* **Extracted information**
■ ■ ■ ■

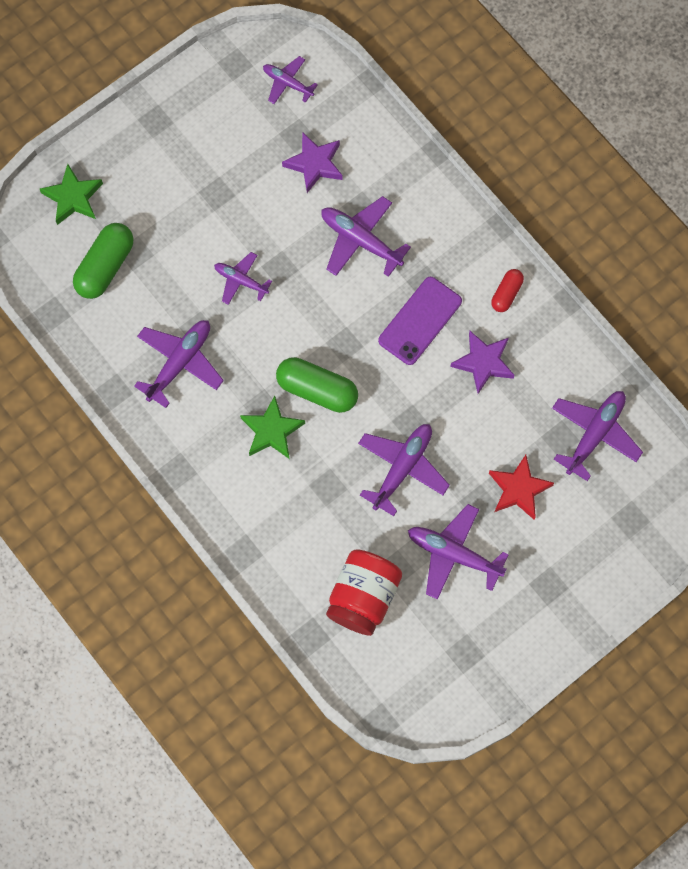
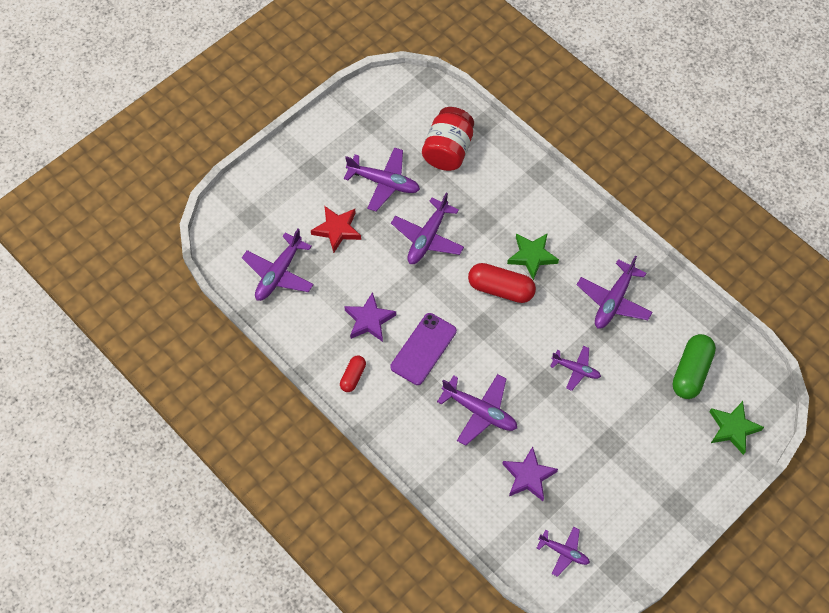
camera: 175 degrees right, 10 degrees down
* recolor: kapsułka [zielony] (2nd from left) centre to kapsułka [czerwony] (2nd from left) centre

■ ■ ■ ■

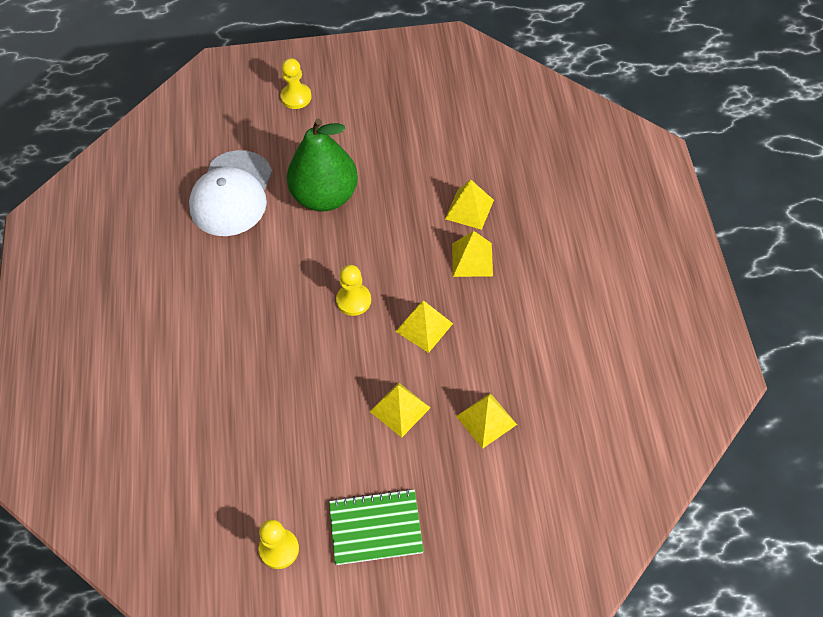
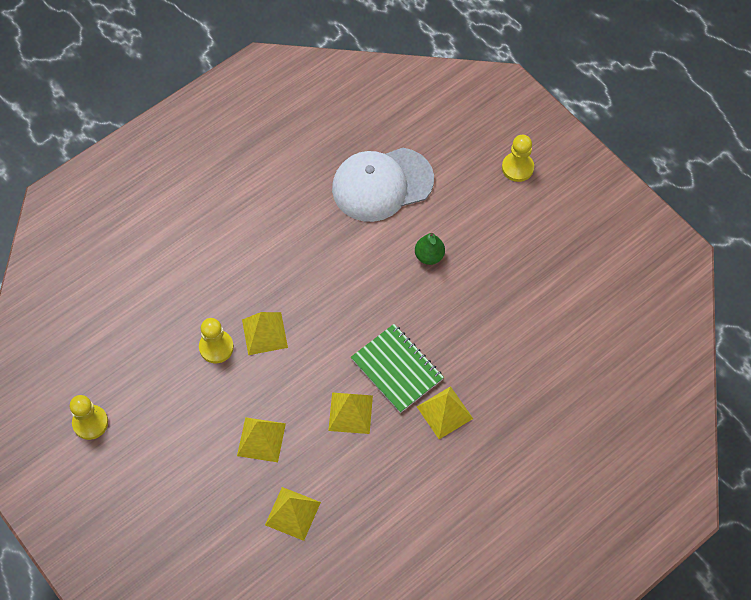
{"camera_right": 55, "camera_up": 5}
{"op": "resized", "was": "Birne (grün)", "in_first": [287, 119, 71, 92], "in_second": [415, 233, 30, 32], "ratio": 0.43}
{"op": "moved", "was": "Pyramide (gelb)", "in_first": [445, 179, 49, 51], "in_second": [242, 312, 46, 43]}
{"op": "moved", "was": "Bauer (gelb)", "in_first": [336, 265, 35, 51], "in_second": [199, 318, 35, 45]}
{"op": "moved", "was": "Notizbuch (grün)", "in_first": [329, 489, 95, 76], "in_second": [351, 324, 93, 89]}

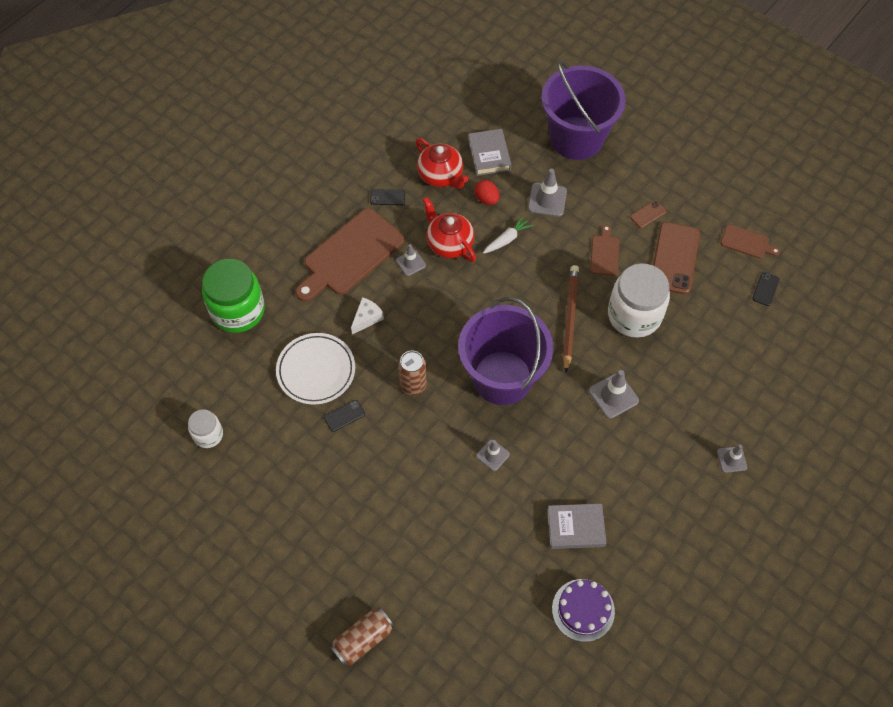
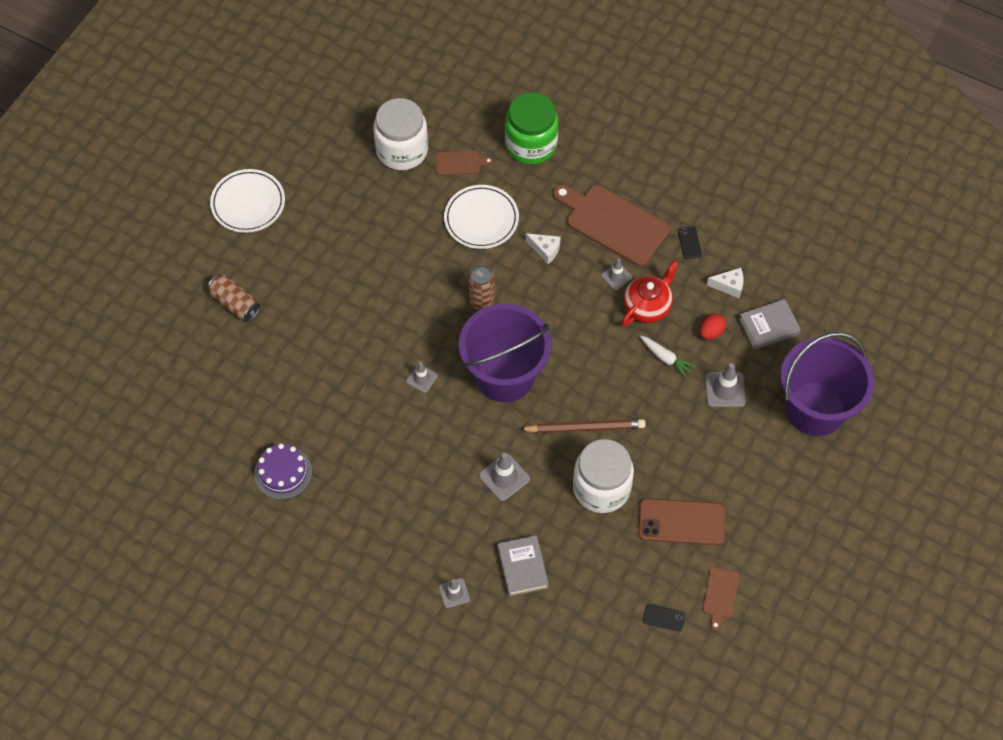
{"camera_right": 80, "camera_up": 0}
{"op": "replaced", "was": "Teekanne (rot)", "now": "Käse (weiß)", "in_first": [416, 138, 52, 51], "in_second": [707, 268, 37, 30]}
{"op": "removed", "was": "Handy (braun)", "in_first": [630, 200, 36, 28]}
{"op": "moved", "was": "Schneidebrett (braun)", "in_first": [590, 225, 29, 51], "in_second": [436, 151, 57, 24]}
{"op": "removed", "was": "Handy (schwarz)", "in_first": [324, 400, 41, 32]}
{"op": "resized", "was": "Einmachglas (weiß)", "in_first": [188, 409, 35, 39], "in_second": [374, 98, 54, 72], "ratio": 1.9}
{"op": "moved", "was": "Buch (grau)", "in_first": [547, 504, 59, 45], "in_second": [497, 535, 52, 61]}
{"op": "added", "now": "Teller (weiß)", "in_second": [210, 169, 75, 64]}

■ ■ ■ ■

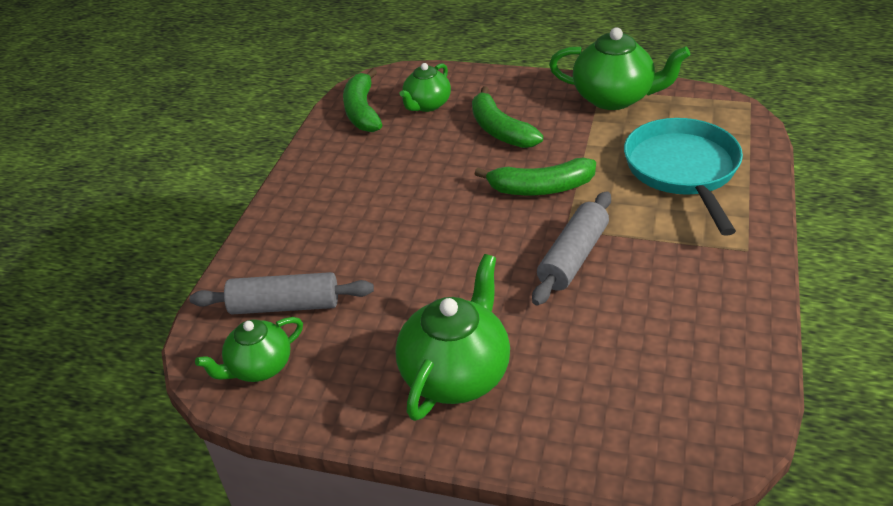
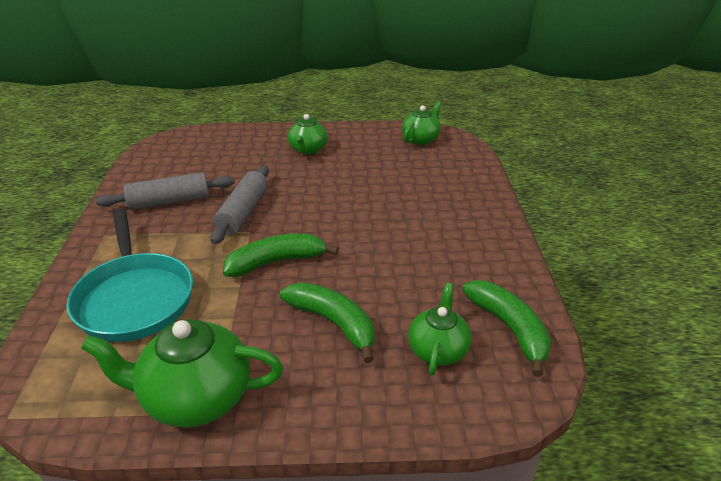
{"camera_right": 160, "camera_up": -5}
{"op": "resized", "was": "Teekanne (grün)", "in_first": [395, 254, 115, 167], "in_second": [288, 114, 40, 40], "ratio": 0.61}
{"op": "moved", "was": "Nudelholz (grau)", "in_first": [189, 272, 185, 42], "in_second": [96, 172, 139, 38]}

■ ■ ■ ■

* **Task goal**
Across the material above, how many lines include the word "gelb"? Respond with nothing but the number.

* **Answer box**
2